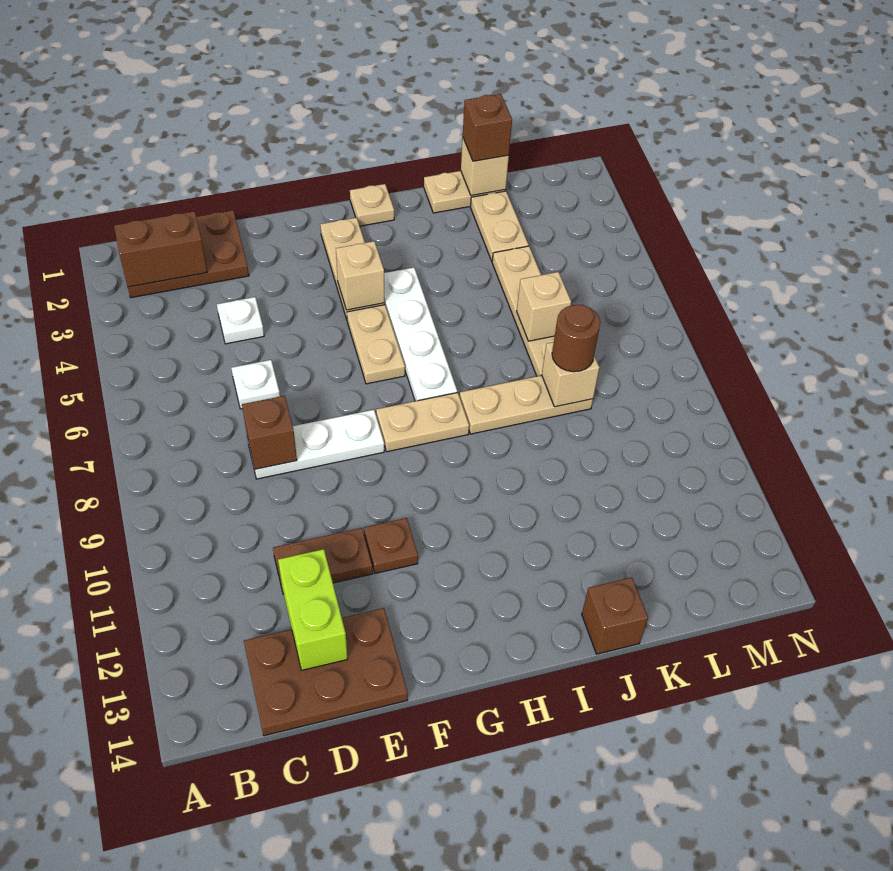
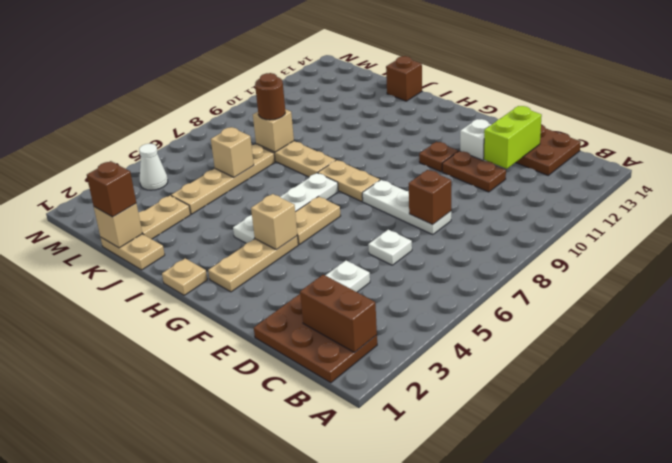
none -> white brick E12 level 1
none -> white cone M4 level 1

# # #

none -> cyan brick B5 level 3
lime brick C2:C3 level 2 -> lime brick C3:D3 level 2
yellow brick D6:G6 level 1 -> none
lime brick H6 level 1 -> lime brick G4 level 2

# # #

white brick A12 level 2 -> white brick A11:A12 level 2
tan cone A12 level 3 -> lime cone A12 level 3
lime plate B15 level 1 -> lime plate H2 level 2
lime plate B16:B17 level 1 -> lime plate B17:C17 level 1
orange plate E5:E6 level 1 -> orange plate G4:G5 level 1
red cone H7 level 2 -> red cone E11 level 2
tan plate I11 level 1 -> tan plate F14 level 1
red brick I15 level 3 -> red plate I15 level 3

# # #

--- Exercise goal ---
Write out only the lines that run from the line containing "white brick A12" through the line containing "red brick I15", both included, exactly as they appear above.

--- Task response ---
white brick A12 level 2 -> white brick A11:A12 level 2
tan cone A12 level 3 -> lime cone A12 level 3
lime plate B15 level 1 -> lime plate H2 level 2
lime plate B16:B17 level 1 -> lime plate B17:C17 level 1
orange plate E5:E6 level 1 -> orange plate G4:G5 level 1
red cone H7 level 2 -> red cone E11 level 2
tan plate I11 level 1 -> tan plate F14 level 1
red brick I15 level 3 -> red plate I15 level 3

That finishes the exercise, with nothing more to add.